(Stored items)
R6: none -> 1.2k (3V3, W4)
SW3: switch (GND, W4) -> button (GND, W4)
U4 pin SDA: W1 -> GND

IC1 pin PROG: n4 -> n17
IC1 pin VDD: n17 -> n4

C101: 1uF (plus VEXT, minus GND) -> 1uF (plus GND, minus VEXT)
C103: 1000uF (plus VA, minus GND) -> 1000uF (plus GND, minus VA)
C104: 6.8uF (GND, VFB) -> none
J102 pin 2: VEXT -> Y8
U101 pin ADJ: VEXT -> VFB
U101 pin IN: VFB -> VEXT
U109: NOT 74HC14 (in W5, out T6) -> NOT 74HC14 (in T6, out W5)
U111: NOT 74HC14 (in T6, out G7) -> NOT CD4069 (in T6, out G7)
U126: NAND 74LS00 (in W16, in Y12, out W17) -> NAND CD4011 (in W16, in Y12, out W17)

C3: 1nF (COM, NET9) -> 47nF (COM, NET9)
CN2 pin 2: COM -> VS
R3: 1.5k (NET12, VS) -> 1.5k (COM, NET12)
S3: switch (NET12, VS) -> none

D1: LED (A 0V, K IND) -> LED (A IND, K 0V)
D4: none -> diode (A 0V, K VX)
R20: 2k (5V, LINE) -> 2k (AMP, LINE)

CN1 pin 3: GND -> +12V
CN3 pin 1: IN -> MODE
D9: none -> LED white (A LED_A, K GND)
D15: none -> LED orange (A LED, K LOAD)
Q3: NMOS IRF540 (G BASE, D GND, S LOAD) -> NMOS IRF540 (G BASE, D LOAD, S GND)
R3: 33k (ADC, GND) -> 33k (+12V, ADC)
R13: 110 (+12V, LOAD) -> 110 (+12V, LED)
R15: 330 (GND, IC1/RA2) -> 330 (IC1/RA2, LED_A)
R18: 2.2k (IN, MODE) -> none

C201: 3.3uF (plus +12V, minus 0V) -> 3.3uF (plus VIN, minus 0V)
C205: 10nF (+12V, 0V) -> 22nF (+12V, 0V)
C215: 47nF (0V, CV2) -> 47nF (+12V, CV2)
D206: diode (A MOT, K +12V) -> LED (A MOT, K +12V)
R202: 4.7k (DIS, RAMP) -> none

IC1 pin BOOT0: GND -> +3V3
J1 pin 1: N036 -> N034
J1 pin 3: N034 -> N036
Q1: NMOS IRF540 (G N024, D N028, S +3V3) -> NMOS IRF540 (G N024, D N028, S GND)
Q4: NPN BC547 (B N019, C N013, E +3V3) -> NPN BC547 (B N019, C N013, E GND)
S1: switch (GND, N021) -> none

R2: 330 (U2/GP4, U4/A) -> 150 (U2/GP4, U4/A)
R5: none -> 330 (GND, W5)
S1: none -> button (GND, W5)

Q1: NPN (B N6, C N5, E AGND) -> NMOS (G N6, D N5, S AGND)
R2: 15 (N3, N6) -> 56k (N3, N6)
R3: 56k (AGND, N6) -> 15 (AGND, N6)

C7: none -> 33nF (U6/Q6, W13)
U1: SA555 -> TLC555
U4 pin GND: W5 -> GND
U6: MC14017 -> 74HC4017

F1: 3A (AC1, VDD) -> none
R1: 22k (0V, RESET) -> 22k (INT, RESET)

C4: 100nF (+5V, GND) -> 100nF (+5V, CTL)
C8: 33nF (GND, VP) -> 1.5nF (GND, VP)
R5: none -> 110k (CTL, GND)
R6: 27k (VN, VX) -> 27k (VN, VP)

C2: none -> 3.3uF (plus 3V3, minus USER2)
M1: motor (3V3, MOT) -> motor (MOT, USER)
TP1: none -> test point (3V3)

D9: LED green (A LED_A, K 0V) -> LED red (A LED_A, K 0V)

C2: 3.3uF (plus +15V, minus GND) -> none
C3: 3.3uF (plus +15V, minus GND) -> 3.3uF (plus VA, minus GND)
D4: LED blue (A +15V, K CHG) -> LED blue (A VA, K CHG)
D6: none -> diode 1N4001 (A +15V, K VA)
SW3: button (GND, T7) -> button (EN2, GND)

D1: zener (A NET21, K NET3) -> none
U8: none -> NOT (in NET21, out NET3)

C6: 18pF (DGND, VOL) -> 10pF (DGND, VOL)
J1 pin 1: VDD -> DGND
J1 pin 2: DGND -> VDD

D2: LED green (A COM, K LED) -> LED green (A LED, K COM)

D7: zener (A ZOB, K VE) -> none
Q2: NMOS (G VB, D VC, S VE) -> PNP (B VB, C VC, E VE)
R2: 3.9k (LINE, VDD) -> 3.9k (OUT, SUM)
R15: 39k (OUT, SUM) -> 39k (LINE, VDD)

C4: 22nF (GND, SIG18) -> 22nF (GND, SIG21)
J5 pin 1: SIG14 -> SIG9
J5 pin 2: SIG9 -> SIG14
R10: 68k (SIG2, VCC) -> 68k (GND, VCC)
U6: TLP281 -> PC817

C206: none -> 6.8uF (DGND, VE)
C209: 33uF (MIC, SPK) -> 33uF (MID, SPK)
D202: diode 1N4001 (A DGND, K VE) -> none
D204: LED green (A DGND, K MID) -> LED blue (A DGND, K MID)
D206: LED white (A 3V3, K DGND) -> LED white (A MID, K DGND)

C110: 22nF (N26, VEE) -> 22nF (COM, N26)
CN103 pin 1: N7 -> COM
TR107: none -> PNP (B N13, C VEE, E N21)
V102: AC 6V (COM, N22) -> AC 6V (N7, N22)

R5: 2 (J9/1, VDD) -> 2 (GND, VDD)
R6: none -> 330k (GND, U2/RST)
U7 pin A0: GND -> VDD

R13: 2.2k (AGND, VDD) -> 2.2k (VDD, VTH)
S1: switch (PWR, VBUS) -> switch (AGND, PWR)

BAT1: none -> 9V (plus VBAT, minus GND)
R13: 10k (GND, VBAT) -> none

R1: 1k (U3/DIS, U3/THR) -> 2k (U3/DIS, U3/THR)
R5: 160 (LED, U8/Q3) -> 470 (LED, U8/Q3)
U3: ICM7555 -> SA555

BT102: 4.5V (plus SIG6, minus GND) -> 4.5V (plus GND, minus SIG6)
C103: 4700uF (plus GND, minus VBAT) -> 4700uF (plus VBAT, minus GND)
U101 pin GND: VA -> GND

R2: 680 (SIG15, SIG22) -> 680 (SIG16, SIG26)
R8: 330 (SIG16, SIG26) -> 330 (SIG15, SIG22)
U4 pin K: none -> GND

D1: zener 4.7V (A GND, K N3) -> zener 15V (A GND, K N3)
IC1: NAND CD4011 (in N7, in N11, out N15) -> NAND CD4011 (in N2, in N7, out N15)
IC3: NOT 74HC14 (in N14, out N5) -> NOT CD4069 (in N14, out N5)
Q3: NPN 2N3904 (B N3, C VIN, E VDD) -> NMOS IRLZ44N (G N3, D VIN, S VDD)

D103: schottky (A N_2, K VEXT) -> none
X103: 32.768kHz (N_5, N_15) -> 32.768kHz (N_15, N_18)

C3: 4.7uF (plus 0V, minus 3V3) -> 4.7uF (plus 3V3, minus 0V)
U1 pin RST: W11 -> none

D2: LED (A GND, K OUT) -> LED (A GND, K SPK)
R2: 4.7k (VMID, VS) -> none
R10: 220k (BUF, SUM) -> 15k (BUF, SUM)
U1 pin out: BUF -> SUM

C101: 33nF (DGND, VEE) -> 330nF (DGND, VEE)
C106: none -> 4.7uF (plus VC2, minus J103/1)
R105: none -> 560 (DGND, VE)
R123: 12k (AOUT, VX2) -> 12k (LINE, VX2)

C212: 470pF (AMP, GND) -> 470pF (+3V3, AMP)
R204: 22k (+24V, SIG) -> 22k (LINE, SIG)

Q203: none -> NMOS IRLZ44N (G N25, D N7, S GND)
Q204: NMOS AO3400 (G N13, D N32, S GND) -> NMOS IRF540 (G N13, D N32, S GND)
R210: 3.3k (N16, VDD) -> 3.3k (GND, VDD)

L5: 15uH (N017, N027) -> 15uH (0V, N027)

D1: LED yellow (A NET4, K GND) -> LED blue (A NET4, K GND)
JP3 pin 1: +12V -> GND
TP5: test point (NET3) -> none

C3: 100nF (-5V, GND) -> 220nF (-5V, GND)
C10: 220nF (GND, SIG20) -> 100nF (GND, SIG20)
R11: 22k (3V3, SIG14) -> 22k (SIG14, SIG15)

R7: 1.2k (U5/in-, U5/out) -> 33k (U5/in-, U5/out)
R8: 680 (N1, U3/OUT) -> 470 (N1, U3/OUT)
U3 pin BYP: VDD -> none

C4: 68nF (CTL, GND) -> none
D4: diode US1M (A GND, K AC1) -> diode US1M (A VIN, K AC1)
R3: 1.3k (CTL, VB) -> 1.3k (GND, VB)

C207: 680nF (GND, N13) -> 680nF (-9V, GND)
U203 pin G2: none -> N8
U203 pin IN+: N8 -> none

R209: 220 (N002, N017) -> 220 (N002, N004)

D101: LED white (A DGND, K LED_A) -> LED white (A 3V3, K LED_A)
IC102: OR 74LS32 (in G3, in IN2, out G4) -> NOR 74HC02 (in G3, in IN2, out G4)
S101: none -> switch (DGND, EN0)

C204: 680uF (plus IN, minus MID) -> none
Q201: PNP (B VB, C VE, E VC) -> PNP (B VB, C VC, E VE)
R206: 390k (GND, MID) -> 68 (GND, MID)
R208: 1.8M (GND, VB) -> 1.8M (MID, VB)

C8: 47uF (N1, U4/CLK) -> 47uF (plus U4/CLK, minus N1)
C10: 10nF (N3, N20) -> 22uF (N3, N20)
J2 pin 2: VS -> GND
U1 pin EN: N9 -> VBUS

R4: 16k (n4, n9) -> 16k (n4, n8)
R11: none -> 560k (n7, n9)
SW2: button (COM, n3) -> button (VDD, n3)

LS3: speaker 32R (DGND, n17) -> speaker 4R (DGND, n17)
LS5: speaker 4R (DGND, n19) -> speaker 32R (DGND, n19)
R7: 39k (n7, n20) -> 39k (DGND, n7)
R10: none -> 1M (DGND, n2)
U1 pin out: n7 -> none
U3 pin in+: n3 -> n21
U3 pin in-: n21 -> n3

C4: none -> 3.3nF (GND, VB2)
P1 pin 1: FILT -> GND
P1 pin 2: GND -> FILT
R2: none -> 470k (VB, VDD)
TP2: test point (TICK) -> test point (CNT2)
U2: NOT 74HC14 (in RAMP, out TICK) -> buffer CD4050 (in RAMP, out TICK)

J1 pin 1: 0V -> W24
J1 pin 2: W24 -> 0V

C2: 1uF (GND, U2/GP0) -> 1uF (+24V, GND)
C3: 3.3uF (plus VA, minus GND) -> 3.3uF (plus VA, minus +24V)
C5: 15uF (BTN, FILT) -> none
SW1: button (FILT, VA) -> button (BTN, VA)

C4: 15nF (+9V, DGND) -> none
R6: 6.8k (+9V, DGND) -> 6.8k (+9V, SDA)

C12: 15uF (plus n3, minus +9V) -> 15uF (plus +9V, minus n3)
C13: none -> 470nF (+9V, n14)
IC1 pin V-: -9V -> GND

> **Task goal**
Using the entries shown above, reproduce verbatim the lines from the line bearing "F1: 3A (AC1, VDD) -> none" to the line bearing "J5 pin 2: SIG9 -> SIG14", inclusive.

> **Response to this exercise**
F1: 3A (AC1, VDD) -> none
R1: 22k (0V, RESET) -> 22k (INT, RESET)

C4: 100nF (+5V, GND) -> 100nF (+5V, CTL)
C8: 33nF (GND, VP) -> 1.5nF (GND, VP)
R5: none -> 110k (CTL, GND)
R6: 27k (VN, VX) -> 27k (VN, VP)

C2: none -> 3.3uF (plus 3V3, minus USER2)
M1: motor (3V3, MOT) -> motor (MOT, USER)
TP1: none -> test point (3V3)

D9: LED green (A LED_A, K 0V) -> LED red (A LED_A, K 0V)

C2: 3.3uF (plus +15V, minus GND) -> none
C3: 3.3uF (plus +15V, minus GND) -> 3.3uF (plus VA, minus GND)
D4: LED blue (A +15V, K CHG) -> LED blue (A VA, K CHG)
D6: none -> diode 1N4001 (A +15V, K VA)
SW3: button (GND, T7) -> button (EN2, GND)

D1: zener (A NET21, K NET3) -> none
U8: none -> NOT (in NET21, out NET3)

C6: 18pF (DGND, VOL) -> 10pF (DGND, VOL)
J1 pin 1: VDD -> DGND
J1 pin 2: DGND -> VDD

D2: LED green (A COM, K LED) -> LED green (A LED, K COM)

D7: zener (A ZOB, K VE) -> none
Q2: NMOS (G VB, D VC, S VE) -> PNP (B VB, C VC, E VE)
R2: 3.9k (LINE, VDD) -> 3.9k (OUT, SUM)
R15: 39k (OUT, SUM) -> 39k (LINE, VDD)

C4: 22nF (GND, SIG18) -> 22nF (GND, SIG21)
J5 pin 1: SIG14 -> SIG9
J5 pin 2: SIG9 -> SIG14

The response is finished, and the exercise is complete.